## [WHAT IS REQUIRED]
The lines below starting at the line containing "orange carton [285,146,345,267]" and ending at the line containing "pink marker [673,209,746,254]" are to be repeated exactly, with both ends kept and nothing else added.

## [PROVIDED INFORMATION]
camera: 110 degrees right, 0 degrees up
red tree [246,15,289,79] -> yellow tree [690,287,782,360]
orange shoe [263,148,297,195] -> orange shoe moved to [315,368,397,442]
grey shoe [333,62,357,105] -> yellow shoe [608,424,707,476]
---
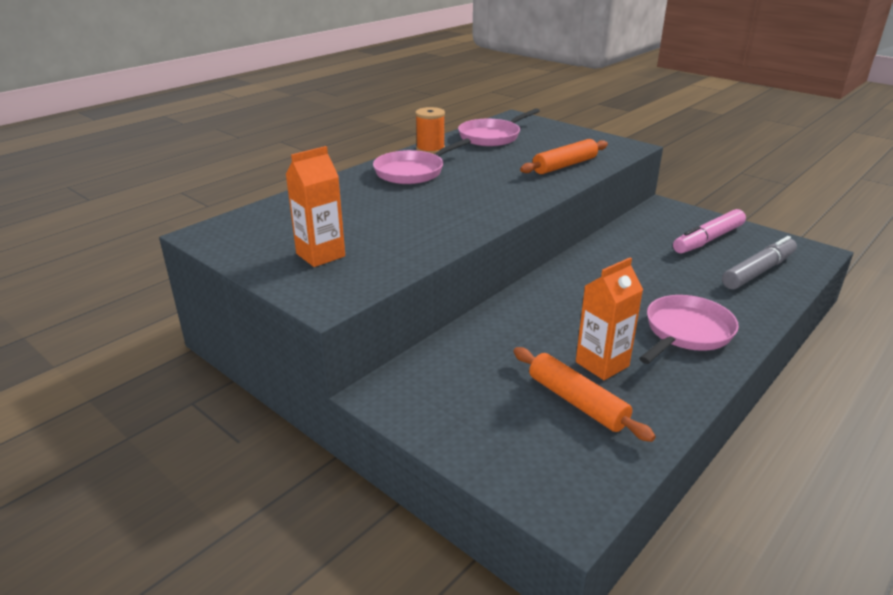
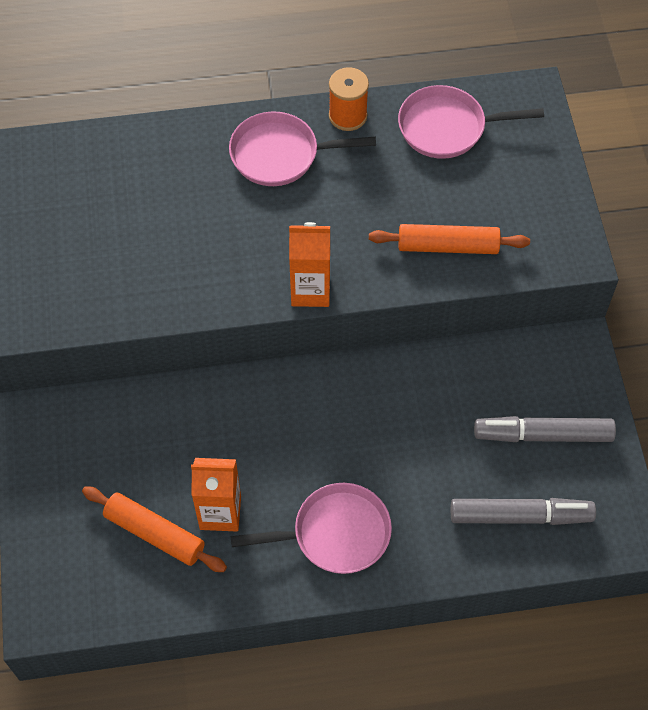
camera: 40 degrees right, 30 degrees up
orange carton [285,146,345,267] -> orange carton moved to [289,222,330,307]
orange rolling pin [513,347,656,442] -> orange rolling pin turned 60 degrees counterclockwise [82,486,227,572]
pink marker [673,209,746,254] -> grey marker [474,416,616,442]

## [RESPONSE TO THE EXERCISE]
orange carton [285,146,345,267] -> orange carton moved to [289,222,330,307]
orange rolling pin [513,347,656,442] -> orange rolling pin turned 60 degrees counterclockwise [82,486,227,572]
pink marker [673,209,746,254] -> grey marker [474,416,616,442]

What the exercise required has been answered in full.